[Stored data entries]
○ ○ ○ ○ ○ ○ ○

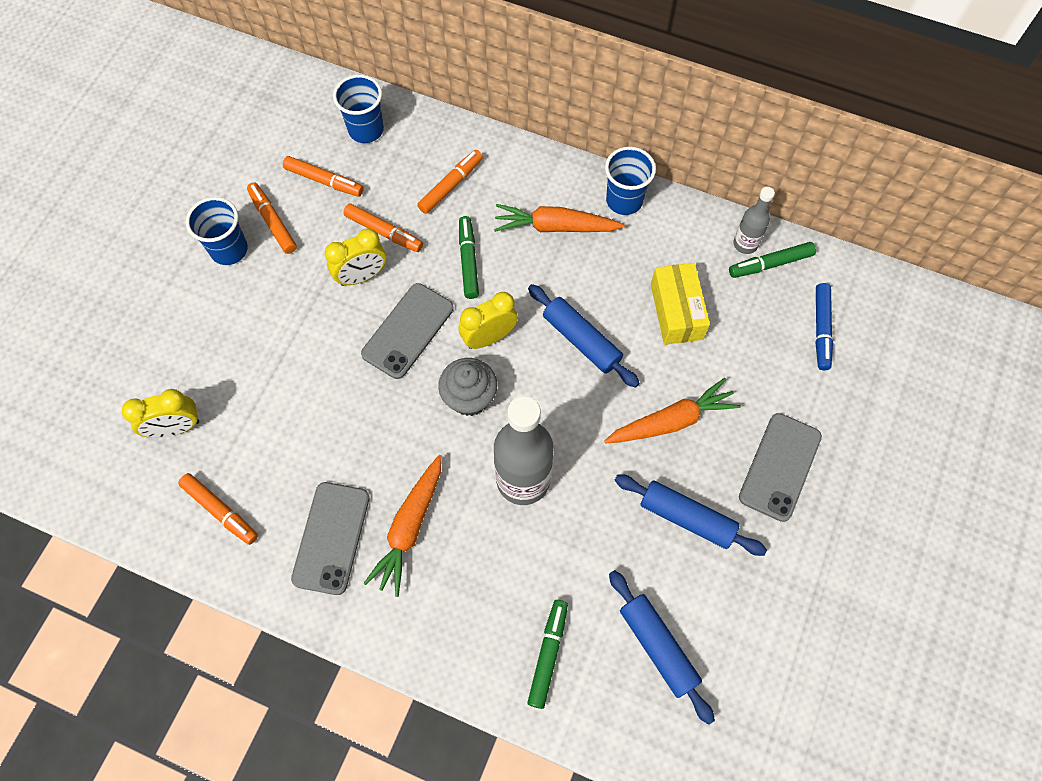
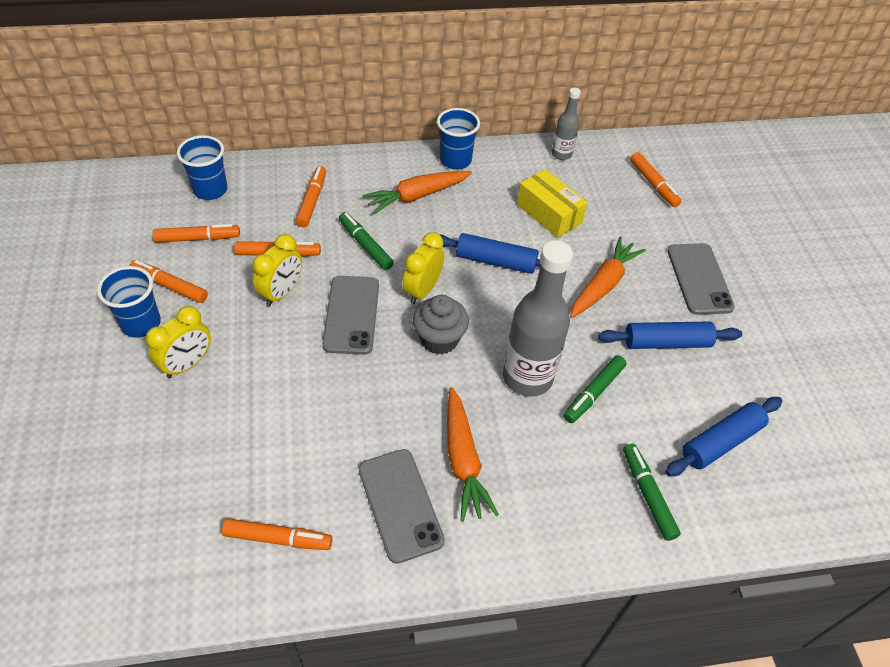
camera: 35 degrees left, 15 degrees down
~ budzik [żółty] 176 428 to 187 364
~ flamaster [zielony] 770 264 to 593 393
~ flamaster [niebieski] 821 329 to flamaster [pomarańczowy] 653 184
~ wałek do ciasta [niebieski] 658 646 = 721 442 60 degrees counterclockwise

○ ○ ○ ○ ○ ○ ○

The data above is to be printed exactly, all of it, except for the pictures.

TASK OUTPUT –
camera: 35 degrees left, 15 degrees down
~ budzik [żółty] 176 428 to 187 364
~ flamaster [zielony] 770 264 to 593 393
~ flamaster [niebieski] 821 329 to flamaster [pomarańczowy] 653 184
~ wałek do ciasta [niebieski] 658 646 = 721 442 60 degrees counterclockwise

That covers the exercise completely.